YOUR OBJECTIVE -> Reproduce verbatim the part of the listing that runs from the line containing "The height and" down to the line containing "What are the", including both of those lines.

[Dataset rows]

*****

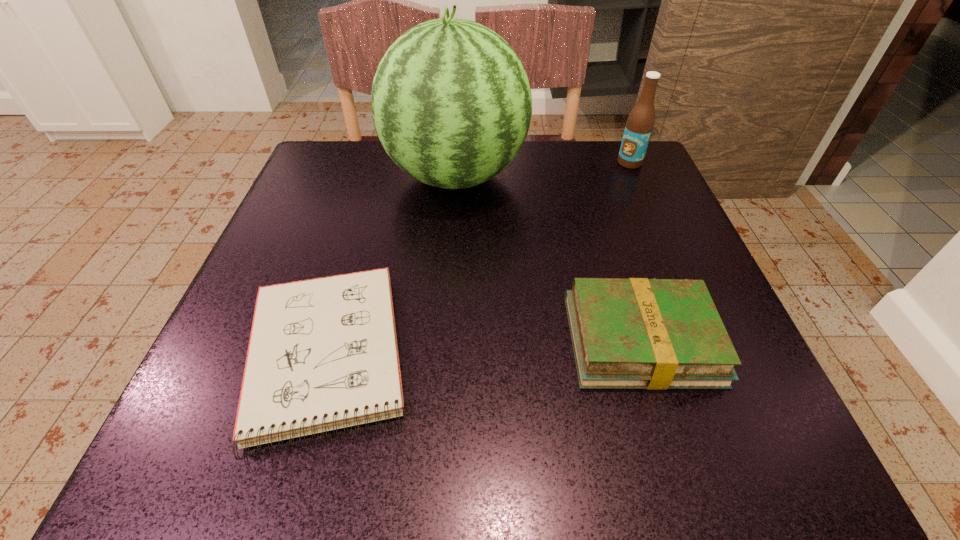
Find the location of `object located at the near edge`. object located at the near edge is located at coordinates (323, 354).

Image resolution: width=960 pixels, height=540 pixels. Find the location of `object present at the left edge`. object present at the left edge is located at coordinates (323, 354).

The height and width of the screenshot is (540, 960). In order to click on beer bottle at the right edge in this screenshot , I will do `click(640, 122)`.

Where is `book at the right edge`? This screenshot has width=960, height=540. book at the right edge is located at coordinates (637, 333).

Where is `object that is at the near left corner`? object that is at the near left corner is located at coordinates (323, 354).

Locate an element on the screen. object present at the far right corner is located at coordinates (640, 122).

In the image, there is a desktop. Identify the location of vacant area at the far edge. The image size is (960, 540). (552, 182).

What are the coordinates of `free region at the near edge` in the screenshot? It's located at (359, 442).

Image resolution: width=960 pixels, height=540 pixels. Identify the location of blank area at the left edge. (281, 246).

Where is `blank space at the right edge`? This screenshot has height=540, width=960. blank space at the right edge is located at coordinates (663, 211).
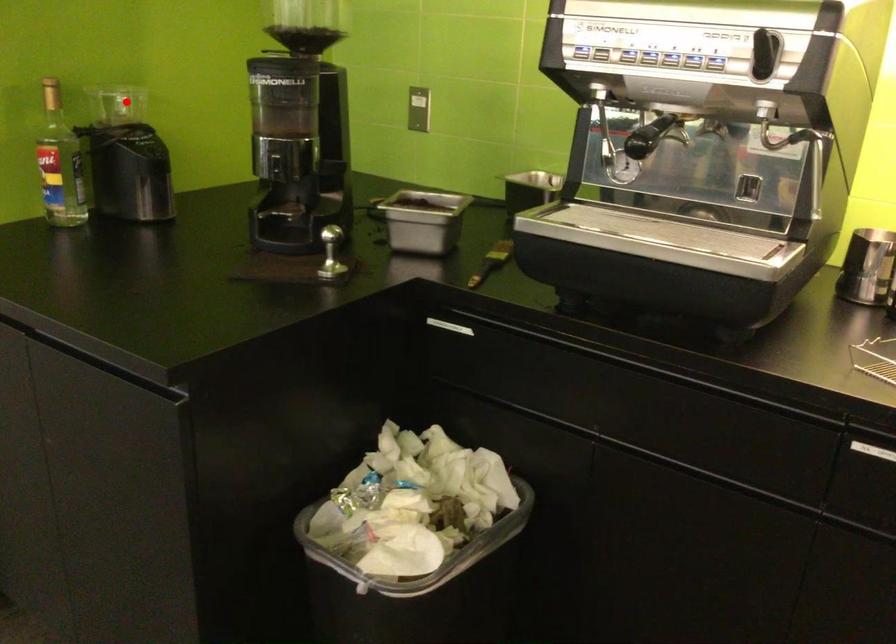
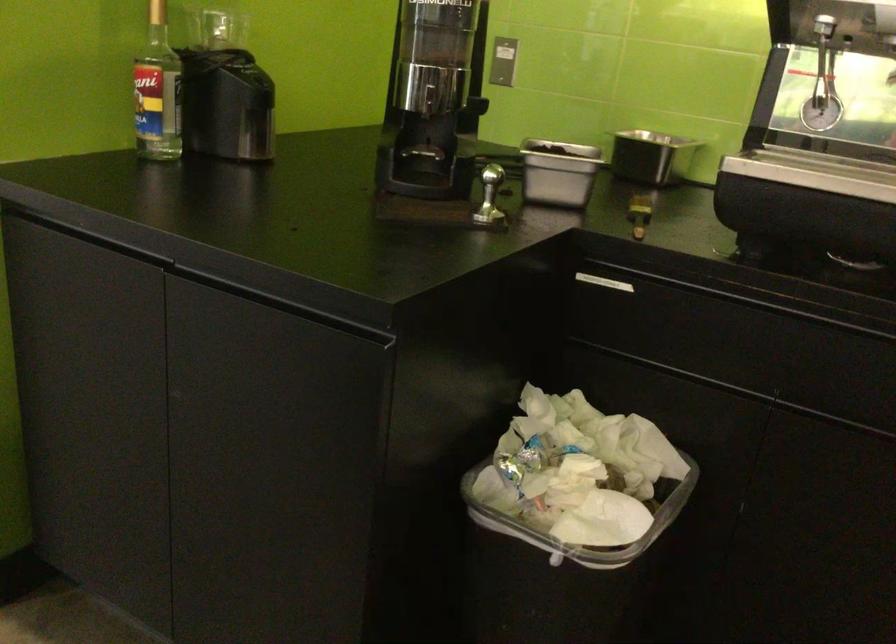
In the second image, find the point that corresponds to the highlighted location in the first image.

(216, 29)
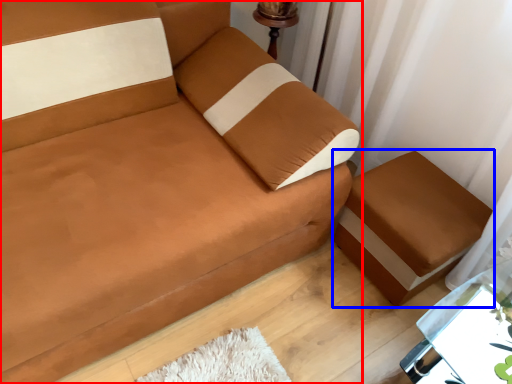
Question: Among these objects, which one is nearest to the camera, studio couch (highlighted by a red box) or furniture (highlighted by a blue box)?

Choices:
 (A) studio couch
 (B) furniture

Answer: (A)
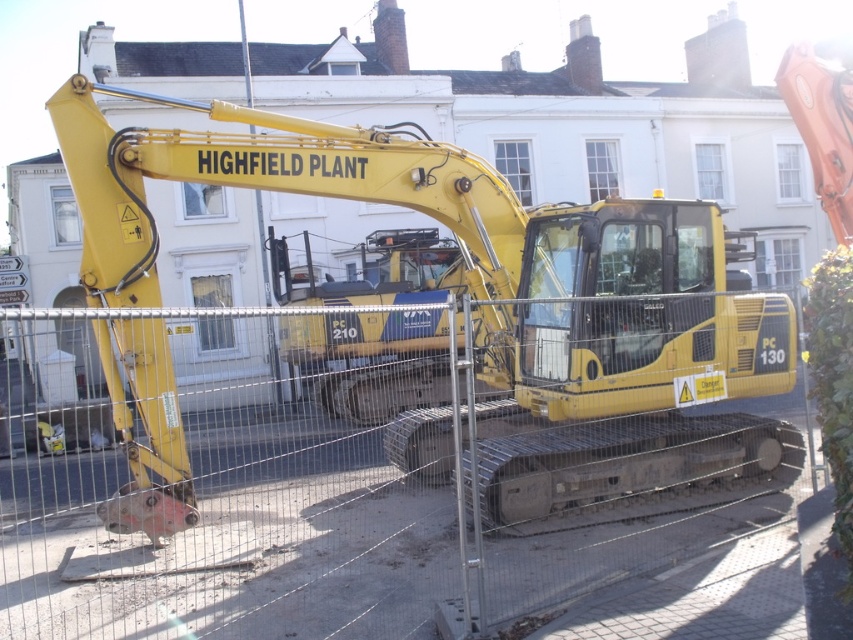
Question: Which point is closer to the camera taking this photo?

Choices:
 (A) (142, 291)
 (B) (485, 520)

Answer: (A)

Question: Does metal mesh fence at center come behind yellow rubber excavator at center?

Choices:
 (A) yes
 (B) no

Answer: (B)

Question: Can you confirm if metal mesh fence at center is smaller than yellow rubber excavator at center?

Choices:
 (A) yes
 (B) no

Answer: (A)

Question: Which object appears farthest from the camera in this image?

Choices:
 (A) metal mesh fence at center
 (B) yellow rubber excavator at center

Answer: (B)

Question: Is metal mesh fence at center smaller than yellow rubber excavator at center?

Choices:
 (A) no
 (B) yes

Answer: (B)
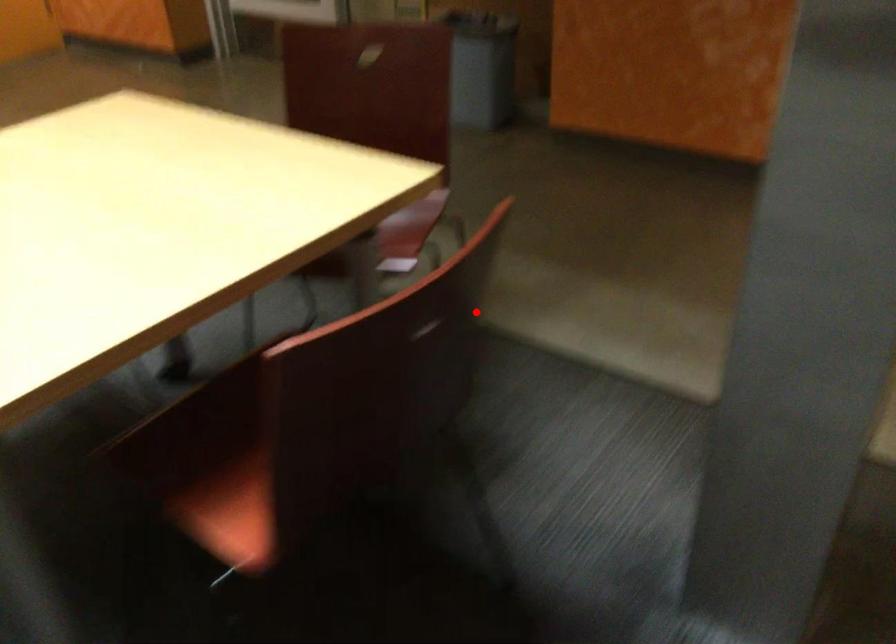
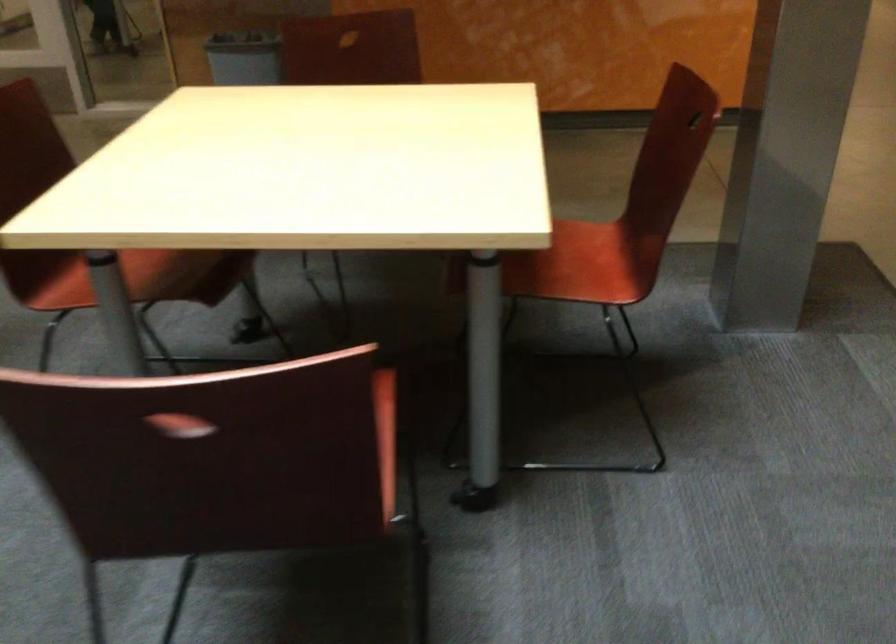
Question: I am providing you with two images of the same scene from different viewpoints. A red point is marked on the first image. At the location where the point appears in image 1, is it still visible in image 2?

Choices:
 (A) Yes
 (B) No

Answer: (A)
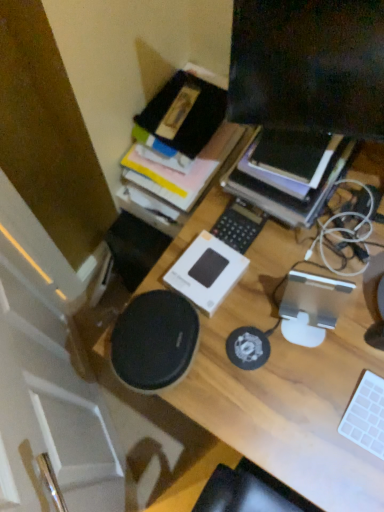
I want to click on vacant space situated on the left part of white matte keyboard at lower right, acting as the second laptop keyboard starting from the back, so click(x=316, y=435).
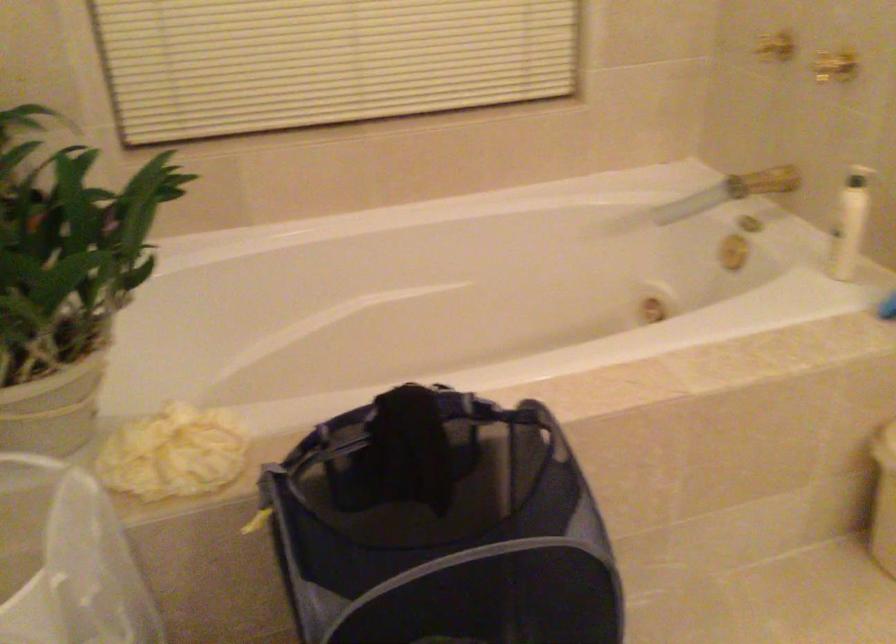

*****

THE RESULT ->
The height and width of the screenshot is (540, 960). In order to click on beer bottle at the right edge in this screenshot , I will do `click(640, 122)`.

Where is `book at the right edge`? This screenshot has width=960, height=540. book at the right edge is located at coordinates (637, 333).

Where is `object that is at the near left corner`? object that is at the near left corner is located at coordinates (323, 354).

Locate an element on the screen. object present at the far right corner is located at coordinates (640, 122).

In the image, there is a desktop. Identify the location of vacant area at the far edge. The image size is (960, 540). (552, 182).

What are the coordinates of `free region at the near edge` in the screenshot? It's located at (359, 442).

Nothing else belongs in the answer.